◆ **PROBLEM STATEMENT**
Lines from the beginning of the entries up to and including the one with "U3 pin ON: AGND -> none" must be duplicated word for word; leave out all others.

Detected change data:
┄┄┄┄┄┄

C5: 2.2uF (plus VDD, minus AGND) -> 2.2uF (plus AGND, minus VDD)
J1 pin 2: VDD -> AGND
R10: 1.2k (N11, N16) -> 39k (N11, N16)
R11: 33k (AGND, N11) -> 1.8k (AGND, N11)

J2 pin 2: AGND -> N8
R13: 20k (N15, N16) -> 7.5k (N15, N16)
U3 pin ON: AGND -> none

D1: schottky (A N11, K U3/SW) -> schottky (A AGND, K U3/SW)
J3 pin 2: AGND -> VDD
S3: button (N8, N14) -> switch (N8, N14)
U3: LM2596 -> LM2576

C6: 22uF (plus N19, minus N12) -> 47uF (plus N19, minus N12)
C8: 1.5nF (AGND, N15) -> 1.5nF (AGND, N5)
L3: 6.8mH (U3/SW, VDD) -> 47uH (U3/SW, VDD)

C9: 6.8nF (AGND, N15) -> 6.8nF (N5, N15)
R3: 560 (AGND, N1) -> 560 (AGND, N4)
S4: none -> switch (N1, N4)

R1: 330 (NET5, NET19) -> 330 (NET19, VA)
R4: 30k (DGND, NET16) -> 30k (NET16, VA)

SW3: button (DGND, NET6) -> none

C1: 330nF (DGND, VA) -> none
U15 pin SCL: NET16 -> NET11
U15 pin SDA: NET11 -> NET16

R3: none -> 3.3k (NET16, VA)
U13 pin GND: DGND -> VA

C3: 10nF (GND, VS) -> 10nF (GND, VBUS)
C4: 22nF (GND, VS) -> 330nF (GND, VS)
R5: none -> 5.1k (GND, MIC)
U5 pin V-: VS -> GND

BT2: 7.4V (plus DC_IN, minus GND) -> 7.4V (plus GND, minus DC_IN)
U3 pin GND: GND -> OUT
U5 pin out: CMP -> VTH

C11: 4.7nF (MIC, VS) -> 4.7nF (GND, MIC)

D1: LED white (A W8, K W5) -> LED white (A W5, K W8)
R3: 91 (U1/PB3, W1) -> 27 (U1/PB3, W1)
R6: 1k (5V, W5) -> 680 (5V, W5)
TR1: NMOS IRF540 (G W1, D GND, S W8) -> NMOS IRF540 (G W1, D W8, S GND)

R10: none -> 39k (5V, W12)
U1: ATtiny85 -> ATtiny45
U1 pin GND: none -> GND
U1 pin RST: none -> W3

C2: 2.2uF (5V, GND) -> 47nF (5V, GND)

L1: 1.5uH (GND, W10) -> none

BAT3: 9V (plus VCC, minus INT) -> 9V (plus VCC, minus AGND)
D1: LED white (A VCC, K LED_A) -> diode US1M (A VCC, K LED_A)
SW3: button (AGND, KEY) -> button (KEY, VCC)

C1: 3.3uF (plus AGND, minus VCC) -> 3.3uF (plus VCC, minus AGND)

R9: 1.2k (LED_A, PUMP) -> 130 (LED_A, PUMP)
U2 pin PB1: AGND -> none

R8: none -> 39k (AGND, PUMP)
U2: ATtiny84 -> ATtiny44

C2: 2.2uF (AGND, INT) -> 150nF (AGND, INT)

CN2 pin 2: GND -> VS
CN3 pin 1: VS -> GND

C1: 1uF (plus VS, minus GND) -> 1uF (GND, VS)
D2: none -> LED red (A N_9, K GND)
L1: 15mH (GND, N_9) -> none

┄┄┄┄┄┄

◆ **RESPONSE AREA**
C5: 2.2uF (plus VDD, minus AGND) -> 2.2uF (plus AGND, minus VDD)
J1 pin 2: VDD -> AGND
R10: 1.2k (N11, N16) -> 39k (N11, N16)
R11: 33k (AGND, N11) -> 1.8k (AGND, N11)

J2 pin 2: AGND -> N8
R13: 20k (N15, N16) -> 7.5k (N15, N16)
U3 pin ON: AGND -> none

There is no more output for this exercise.